Data for processing -

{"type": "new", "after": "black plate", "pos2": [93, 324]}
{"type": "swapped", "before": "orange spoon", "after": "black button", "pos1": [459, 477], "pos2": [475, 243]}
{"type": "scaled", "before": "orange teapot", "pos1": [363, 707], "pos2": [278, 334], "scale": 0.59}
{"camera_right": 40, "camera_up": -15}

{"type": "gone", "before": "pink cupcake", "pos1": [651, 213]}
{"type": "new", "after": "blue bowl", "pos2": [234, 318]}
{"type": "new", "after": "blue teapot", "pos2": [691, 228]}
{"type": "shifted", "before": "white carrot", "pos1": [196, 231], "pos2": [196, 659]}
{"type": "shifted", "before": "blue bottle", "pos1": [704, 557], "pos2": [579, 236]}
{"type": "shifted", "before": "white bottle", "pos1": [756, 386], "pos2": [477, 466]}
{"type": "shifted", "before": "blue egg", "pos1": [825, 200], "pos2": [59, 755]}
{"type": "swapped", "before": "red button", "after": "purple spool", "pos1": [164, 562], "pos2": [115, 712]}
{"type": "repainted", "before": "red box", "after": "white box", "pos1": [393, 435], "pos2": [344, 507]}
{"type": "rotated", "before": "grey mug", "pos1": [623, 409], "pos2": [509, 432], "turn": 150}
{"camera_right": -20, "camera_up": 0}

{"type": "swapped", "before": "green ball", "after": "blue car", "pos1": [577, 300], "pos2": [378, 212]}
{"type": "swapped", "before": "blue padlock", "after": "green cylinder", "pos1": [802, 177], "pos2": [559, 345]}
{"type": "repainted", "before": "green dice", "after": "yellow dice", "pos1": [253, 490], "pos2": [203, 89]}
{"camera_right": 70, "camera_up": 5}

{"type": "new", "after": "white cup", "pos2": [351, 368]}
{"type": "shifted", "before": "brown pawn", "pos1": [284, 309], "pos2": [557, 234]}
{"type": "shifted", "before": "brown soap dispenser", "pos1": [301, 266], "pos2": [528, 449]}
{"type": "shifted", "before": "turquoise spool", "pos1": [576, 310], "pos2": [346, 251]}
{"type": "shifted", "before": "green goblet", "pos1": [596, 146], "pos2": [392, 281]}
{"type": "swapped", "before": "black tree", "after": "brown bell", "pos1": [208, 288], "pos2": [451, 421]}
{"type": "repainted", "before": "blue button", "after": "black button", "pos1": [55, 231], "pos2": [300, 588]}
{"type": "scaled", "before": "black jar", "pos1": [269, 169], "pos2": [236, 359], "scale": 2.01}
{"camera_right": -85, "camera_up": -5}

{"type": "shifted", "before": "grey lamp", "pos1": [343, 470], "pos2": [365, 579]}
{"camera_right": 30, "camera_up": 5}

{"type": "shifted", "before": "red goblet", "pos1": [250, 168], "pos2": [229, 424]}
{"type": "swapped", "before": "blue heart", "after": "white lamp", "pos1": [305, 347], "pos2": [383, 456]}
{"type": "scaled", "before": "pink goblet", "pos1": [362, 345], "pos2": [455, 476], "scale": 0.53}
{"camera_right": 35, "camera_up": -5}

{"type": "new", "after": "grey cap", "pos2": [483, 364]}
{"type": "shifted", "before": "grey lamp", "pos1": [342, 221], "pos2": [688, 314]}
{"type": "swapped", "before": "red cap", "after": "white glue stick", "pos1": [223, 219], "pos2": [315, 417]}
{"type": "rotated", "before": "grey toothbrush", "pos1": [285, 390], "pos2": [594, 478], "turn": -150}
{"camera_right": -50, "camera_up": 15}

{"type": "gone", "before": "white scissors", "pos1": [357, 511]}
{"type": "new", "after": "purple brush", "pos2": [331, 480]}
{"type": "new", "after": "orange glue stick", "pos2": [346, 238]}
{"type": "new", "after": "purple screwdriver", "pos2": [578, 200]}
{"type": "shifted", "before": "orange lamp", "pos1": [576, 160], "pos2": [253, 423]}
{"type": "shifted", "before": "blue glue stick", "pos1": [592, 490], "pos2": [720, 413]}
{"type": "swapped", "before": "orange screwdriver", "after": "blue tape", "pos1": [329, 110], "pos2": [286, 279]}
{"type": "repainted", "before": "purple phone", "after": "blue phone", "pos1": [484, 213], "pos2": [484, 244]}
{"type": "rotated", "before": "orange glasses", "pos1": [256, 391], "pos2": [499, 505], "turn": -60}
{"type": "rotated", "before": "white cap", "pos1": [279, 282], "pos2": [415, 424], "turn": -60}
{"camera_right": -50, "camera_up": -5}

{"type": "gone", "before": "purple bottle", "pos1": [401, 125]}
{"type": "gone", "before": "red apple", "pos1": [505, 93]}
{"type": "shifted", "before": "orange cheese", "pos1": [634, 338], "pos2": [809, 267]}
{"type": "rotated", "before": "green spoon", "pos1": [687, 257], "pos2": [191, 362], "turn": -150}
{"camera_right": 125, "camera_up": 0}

Problem to solve - Which lines in the material contain the word "spool"? Pull each of them out.

Result -
{"type": "swapped", "before": "red button", "after": "purple spool", "pos1": [164, 562], "pos2": [115, 712]}
{"type": "shifted", "before": "turquoise spool", "pos1": [576, 310], "pos2": [346, 251]}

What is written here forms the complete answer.